Problem description
Which lines in the data below contain the word "Kuchen"? Return each of them.

Object matching data
-- Opening Marker --

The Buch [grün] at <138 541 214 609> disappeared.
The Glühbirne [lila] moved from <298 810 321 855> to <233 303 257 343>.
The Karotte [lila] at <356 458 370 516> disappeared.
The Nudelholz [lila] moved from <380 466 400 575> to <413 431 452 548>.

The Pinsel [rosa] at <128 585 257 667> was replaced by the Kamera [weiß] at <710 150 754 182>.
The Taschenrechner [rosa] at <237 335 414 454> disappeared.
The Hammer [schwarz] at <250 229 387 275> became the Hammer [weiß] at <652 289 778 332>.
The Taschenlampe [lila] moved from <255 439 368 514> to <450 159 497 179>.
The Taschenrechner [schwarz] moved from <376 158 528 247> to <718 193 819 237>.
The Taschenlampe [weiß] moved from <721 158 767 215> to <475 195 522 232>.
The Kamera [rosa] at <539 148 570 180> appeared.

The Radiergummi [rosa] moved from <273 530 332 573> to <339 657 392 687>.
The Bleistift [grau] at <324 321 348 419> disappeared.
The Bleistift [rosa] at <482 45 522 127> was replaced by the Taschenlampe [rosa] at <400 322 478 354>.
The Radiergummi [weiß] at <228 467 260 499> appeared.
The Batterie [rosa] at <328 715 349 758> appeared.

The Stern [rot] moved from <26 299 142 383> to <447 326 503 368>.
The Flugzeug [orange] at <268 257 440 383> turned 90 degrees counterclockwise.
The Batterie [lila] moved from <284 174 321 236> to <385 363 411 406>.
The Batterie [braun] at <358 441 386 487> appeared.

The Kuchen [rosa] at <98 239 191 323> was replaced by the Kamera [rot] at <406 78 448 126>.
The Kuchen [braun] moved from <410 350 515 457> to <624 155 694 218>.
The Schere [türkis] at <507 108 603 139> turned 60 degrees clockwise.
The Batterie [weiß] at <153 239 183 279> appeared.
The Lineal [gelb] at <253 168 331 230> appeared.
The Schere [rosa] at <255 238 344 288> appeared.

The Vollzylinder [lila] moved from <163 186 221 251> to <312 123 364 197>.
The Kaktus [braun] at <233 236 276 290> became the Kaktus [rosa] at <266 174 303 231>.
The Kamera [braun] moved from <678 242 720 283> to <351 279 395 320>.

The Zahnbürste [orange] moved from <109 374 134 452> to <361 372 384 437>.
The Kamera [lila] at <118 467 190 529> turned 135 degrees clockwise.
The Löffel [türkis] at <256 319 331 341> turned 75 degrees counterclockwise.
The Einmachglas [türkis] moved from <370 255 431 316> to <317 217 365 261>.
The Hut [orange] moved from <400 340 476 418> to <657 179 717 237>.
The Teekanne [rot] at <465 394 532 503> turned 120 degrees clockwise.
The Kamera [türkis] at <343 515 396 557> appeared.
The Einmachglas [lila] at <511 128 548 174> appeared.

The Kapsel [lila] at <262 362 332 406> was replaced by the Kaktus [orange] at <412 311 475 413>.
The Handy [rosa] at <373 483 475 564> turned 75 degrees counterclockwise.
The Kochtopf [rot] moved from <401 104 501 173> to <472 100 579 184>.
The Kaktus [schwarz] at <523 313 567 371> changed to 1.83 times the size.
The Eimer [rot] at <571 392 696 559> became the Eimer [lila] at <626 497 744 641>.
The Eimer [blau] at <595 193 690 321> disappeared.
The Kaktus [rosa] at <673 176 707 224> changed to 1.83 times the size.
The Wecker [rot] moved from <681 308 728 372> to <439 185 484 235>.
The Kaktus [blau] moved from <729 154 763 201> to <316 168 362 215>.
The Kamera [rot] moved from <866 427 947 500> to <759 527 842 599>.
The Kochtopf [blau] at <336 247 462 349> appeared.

-- Closing Marker --

Result of the exercise
The Kuchen [rosa] at <98 239 191 323> was replaced by the Kamera [rot] at <406 78 448 126>.
The Kuchen [braun] moved from <410 350 515 457> to <624 155 694 218>.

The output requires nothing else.